───── Given records ─────

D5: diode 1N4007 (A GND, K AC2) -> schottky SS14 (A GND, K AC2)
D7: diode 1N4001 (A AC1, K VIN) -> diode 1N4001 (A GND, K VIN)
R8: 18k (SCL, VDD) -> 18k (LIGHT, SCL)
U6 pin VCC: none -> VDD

─────
───── Given records ─────

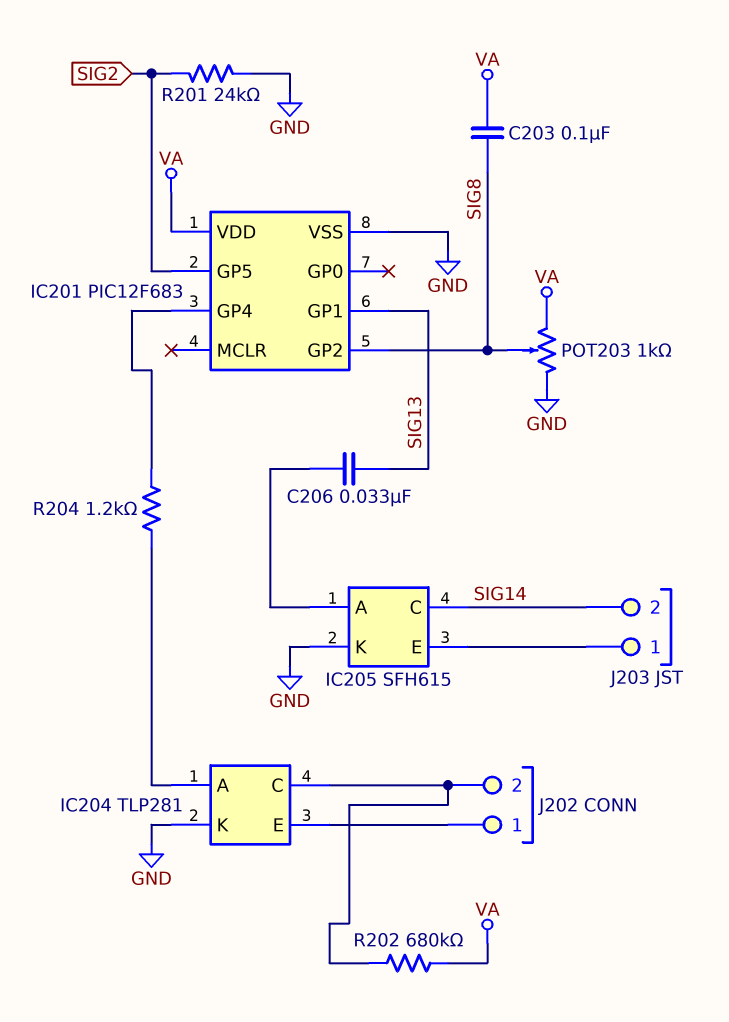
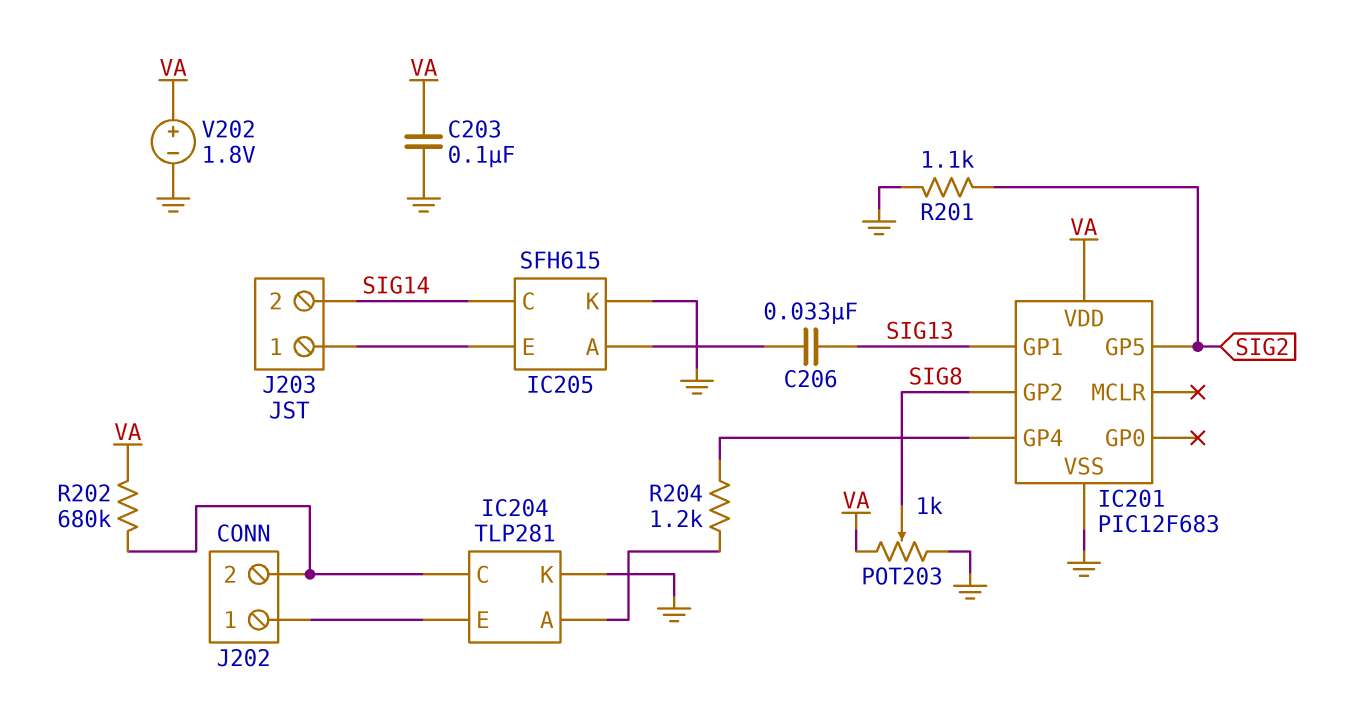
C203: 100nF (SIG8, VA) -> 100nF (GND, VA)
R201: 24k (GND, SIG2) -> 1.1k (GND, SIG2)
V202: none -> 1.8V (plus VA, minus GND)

─────

Looking at the entries above, can you reproduce exactly the lines from the one that holds "D5: diode 1N4007" through the one that holds "U6 pin VCC: none -> VDD", and only those?

D5: diode 1N4007 (A GND, K AC2) -> schottky SS14 (A GND, K AC2)
D7: diode 1N4001 (A AC1, K VIN) -> diode 1N4001 (A GND, K VIN)
R8: 18k (SCL, VDD) -> 18k (LIGHT, SCL)
U6 pin VCC: none -> VDD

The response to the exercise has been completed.